RAW DATA:
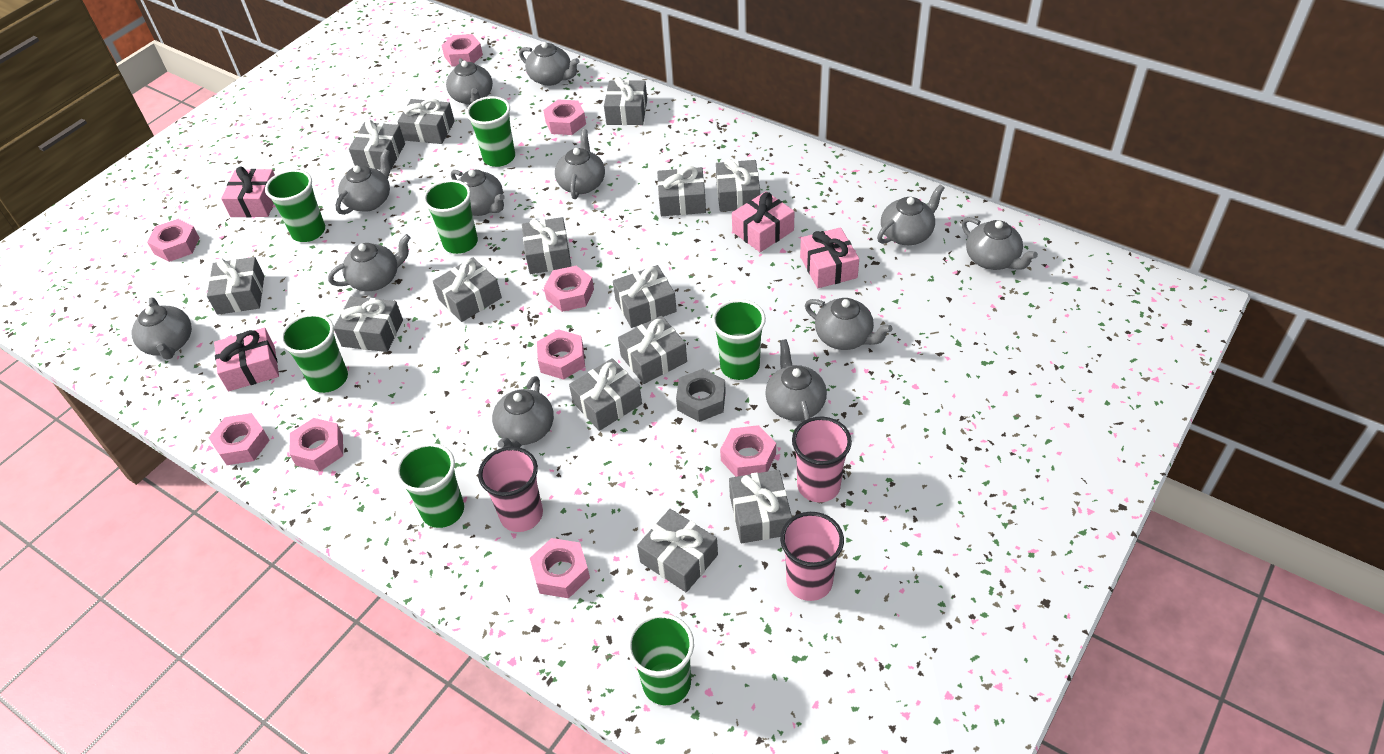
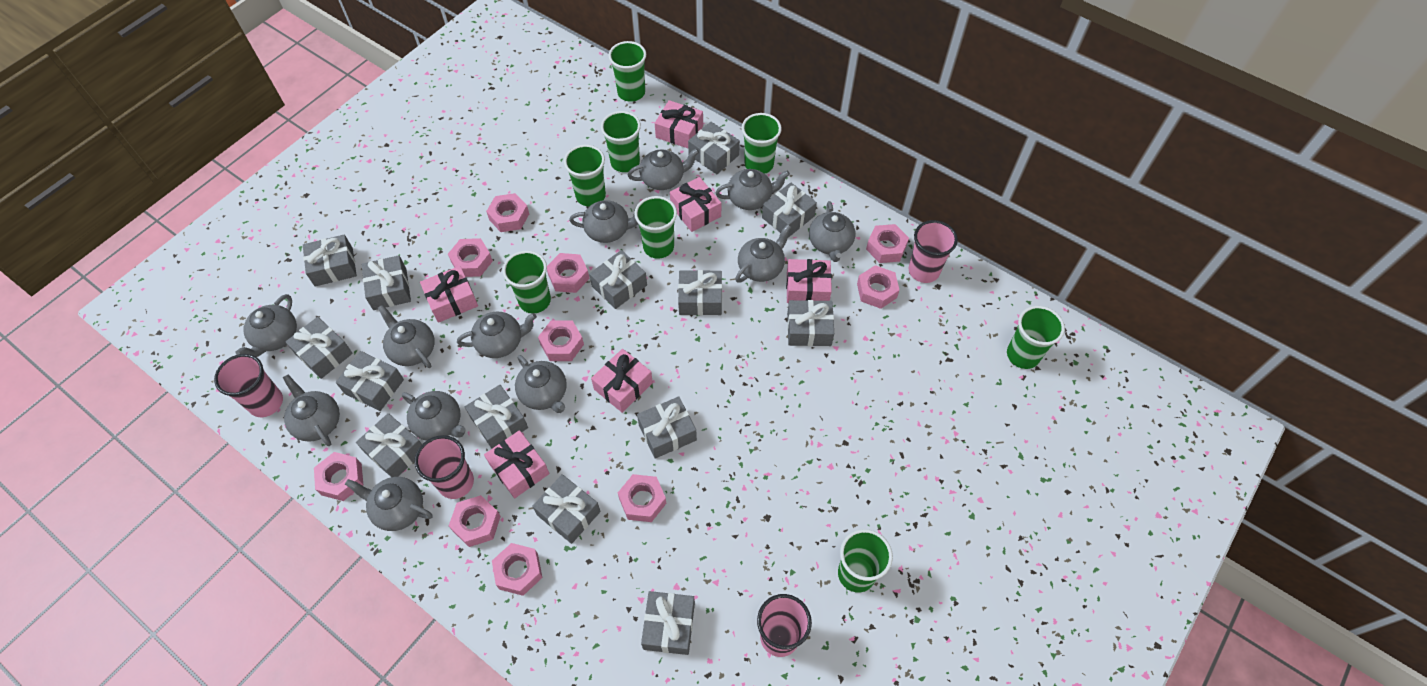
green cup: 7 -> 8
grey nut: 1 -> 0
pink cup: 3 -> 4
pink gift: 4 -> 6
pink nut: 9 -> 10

YOUR ASSIGNMENT: If a record above contains a picture, leave the picture out and transcribe everything else exactly.

ANSWER TO THIS PROBLEM:
green cup: 7 -> 8
grey nut: 1 -> 0
pink cup: 3 -> 4
pink gift: 4 -> 6
pink nut: 9 -> 10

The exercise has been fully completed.